WORK REQUEST:
Instruction for the data below: set down exactly the lines from the line with "D211: none -> diode BAV21 (A FILT, K VX)" to the line with "R214: none -> 3k (+3V3, GND)", inclusive, and no others.

RECORDS SUPPLIED:
====
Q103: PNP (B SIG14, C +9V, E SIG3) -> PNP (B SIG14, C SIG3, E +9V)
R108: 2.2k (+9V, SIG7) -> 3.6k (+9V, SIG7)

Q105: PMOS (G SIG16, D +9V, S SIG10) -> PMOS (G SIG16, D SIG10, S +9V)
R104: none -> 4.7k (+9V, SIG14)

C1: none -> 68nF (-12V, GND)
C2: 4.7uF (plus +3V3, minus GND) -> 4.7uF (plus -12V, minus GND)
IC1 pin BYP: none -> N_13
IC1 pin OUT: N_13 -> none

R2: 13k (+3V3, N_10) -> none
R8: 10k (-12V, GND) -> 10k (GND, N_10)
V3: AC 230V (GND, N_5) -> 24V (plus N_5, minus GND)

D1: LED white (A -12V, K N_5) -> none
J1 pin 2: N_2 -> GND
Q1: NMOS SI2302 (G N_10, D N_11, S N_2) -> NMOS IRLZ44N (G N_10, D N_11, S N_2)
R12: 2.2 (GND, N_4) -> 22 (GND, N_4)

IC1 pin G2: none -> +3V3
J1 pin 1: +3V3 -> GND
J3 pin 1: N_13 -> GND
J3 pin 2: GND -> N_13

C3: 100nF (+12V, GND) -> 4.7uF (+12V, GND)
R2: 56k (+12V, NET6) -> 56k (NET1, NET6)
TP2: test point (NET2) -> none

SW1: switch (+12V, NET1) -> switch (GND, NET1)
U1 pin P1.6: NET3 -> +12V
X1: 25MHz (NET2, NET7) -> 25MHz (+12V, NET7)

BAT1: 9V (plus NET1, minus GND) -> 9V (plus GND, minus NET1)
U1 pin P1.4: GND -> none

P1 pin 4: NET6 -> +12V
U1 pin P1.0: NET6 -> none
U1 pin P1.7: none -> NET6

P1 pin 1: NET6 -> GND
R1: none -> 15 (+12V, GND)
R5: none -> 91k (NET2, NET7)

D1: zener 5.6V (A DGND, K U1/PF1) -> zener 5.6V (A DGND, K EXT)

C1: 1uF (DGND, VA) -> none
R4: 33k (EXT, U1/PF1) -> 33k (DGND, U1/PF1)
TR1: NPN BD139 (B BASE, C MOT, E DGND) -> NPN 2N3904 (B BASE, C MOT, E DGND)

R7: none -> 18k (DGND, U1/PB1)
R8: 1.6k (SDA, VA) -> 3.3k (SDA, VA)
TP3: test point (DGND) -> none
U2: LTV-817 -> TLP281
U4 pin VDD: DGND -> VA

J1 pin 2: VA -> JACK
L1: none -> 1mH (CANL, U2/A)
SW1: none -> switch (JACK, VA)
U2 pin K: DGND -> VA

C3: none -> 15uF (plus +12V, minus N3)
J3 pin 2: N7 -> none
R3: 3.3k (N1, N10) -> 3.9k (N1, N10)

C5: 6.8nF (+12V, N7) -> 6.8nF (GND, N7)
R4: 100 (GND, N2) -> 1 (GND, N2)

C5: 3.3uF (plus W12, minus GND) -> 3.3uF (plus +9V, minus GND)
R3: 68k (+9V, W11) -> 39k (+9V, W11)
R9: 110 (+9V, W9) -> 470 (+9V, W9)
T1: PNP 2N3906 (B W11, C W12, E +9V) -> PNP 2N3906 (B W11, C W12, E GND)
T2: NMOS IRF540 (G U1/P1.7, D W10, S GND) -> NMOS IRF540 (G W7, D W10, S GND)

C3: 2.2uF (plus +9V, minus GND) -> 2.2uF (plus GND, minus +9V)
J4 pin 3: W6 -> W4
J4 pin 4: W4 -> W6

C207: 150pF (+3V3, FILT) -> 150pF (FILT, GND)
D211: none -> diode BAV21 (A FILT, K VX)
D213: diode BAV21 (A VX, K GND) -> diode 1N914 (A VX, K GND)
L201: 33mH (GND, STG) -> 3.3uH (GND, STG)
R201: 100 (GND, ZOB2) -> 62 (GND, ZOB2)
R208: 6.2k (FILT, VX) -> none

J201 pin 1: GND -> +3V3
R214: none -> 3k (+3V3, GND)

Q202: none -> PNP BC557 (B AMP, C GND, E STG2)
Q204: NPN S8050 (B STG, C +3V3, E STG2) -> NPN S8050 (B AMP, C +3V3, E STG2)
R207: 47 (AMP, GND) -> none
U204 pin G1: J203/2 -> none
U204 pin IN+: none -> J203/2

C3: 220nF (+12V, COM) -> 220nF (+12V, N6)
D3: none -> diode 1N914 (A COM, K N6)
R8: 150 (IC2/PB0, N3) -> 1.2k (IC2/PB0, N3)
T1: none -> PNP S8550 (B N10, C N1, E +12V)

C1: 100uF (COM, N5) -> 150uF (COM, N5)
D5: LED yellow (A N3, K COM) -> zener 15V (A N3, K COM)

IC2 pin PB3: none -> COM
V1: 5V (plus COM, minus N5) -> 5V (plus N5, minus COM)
====
TASK SOLUTION:
D211: none -> diode BAV21 (A FILT, K VX)
D213: diode BAV21 (A VX, K GND) -> diode 1N914 (A VX, K GND)
L201: 33mH (GND, STG) -> 3.3uH (GND, STG)
R201: 100 (GND, ZOB2) -> 62 (GND, ZOB2)
R208: 6.2k (FILT, VX) -> none

J201 pin 1: GND -> +3V3
R214: none -> 3k (+3V3, GND)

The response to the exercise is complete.